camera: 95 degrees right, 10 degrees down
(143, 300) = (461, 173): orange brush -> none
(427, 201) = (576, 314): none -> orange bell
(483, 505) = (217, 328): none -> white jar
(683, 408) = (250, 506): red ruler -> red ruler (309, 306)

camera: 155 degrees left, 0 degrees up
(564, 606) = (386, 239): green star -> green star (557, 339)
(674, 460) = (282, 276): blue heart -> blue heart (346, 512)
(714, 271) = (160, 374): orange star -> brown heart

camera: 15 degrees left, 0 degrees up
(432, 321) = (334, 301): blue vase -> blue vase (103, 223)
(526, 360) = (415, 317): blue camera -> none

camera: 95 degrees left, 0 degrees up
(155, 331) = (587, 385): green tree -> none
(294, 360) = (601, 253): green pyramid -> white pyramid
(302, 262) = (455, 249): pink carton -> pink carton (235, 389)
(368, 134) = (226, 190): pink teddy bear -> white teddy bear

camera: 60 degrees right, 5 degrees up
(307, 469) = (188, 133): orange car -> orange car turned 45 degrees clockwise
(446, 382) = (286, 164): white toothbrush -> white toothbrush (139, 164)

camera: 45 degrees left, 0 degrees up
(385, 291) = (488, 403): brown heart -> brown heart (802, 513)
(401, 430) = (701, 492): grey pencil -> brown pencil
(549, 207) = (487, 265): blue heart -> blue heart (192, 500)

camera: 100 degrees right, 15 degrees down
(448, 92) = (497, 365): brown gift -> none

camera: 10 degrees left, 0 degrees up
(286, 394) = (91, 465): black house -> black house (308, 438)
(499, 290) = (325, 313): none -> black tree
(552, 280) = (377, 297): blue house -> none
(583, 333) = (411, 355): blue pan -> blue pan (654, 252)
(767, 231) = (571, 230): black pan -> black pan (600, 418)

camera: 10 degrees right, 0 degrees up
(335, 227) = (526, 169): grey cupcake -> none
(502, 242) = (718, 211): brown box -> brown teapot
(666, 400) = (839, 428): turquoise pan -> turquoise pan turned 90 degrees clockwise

REQUIRED ACTION:
Your answer should be the lines of the records that include the word "white".

WRITTEN ANSWER:
(483, 505) = (217, 328): none -> white jar
(294, 360) = (601, 253): green pyramid -> white pyramid
(368, 134) = (226, 190): pink teddy bear -> white teddy bear
(446, 382) = (286, 164): white toothbrush -> white toothbrush (139, 164)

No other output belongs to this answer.